====== Material to process

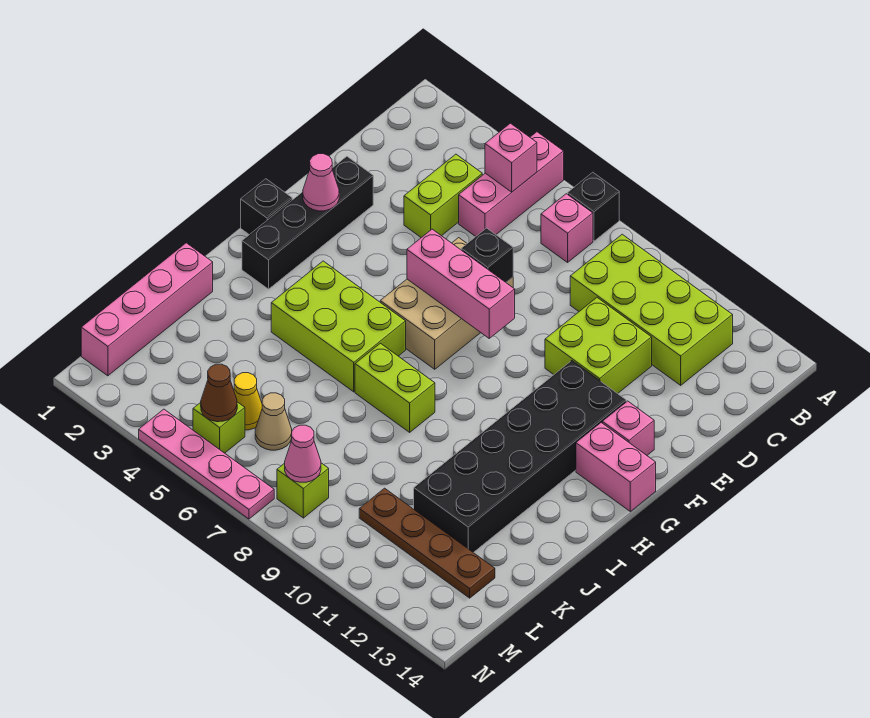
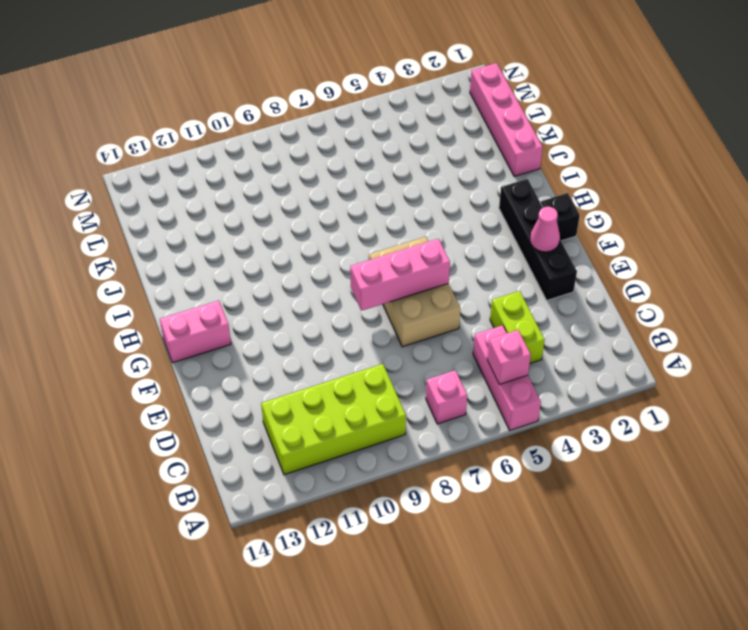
none -> black brick A7 level 1
none -> lime brick D10:E11 level 1
none -> black brick F11:K12 level 1

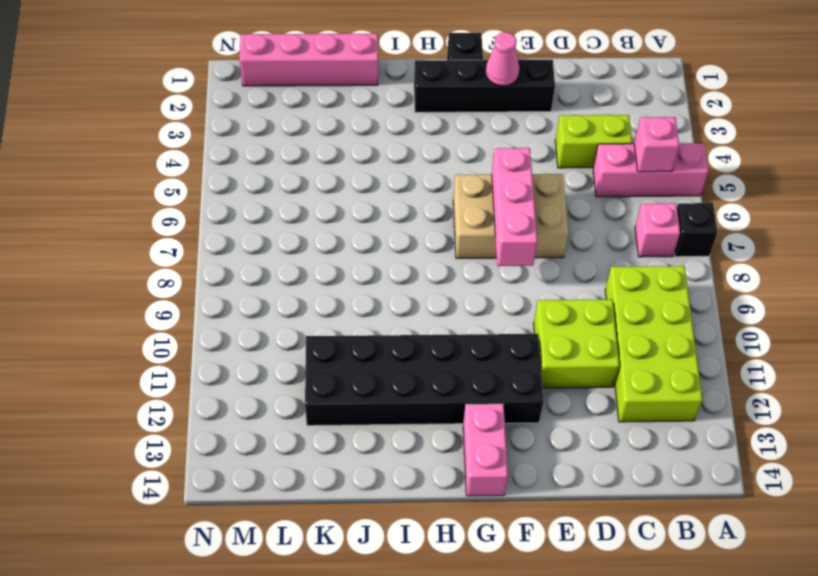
none -> pink brick F13 level 1
none -> lime brick H4:I6 level 1
none -> lime brick I7:I8 level 1

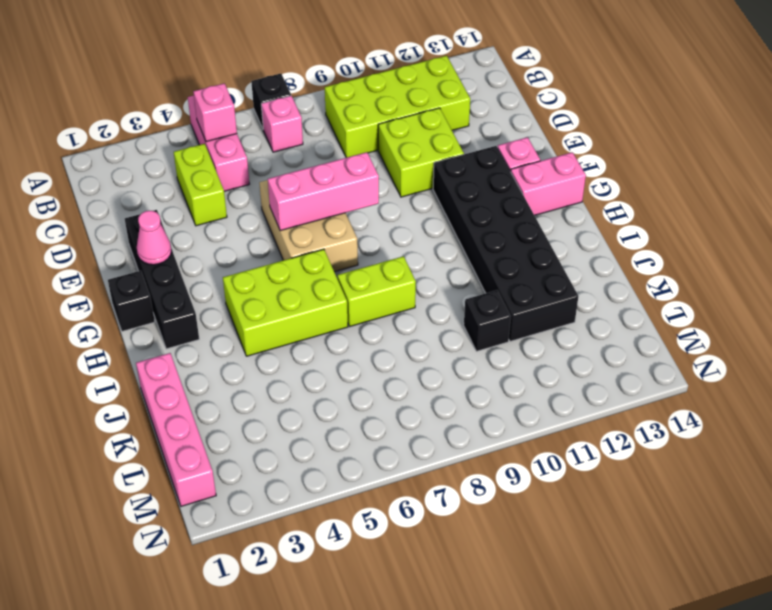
black brick K10 level 1 -> black brick E7 level 2
none -> yellow cone L5 level 1
none -> tan cone L6 level 1
none -> brown plate L10:L13 level 1

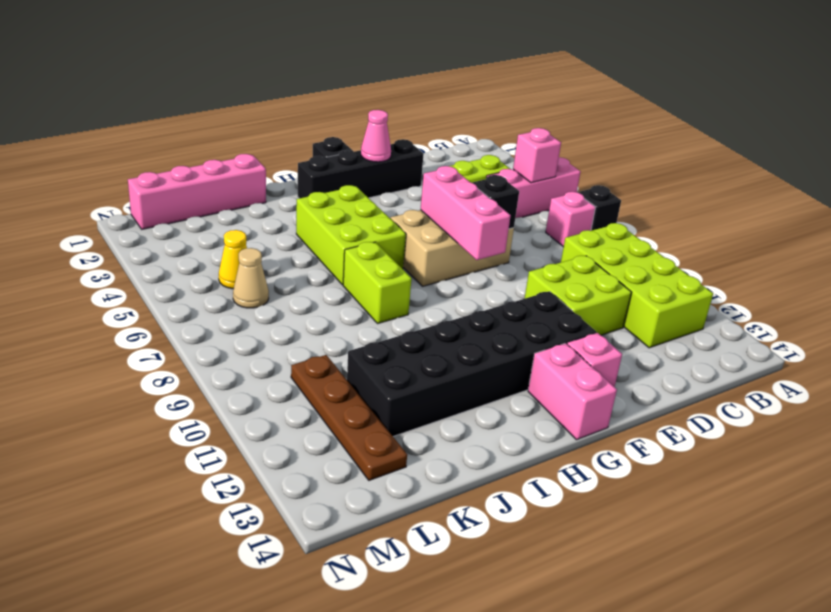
none -> lime brick M5 level 1
none -> lime brick M8 level 1
none -> pink plate N4:N7 level 1

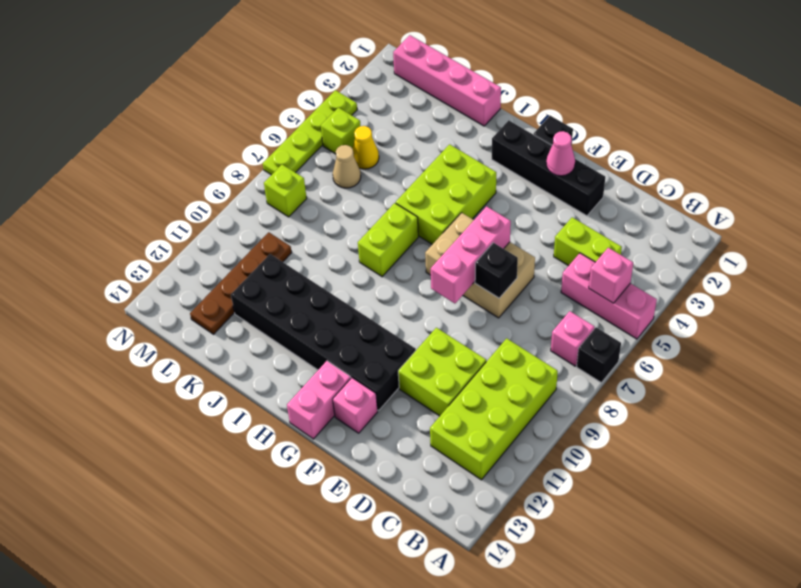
lime plate N4:N7 level 1 -> pink plate N4:N7 level 1
none -> brown cone M5 level 2
none -> pink cone M8 level 2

============

Task details =>
Lines from the one holding "none -> pink brick F13 level 1" down to the last line of the entries above must be retyped exactly, inclusive of both, with no pictures and nothing else.

Output of the exercise =>
none -> pink brick F13 level 1
none -> lime brick H4:I6 level 1
none -> lime brick I7:I8 level 1

black brick K10 level 1 -> black brick E7 level 2
none -> yellow cone L5 level 1
none -> tan cone L6 level 1
none -> brown plate L10:L13 level 1

none -> lime brick M5 level 1
none -> lime brick M8 level 1
none -> pink plate N4:N7 level 1

lime plate N4:N7 level 1 -> pink plate N4:N7 level 1
none -> brown cone M5 level 2
none -> pink cone M8 level 2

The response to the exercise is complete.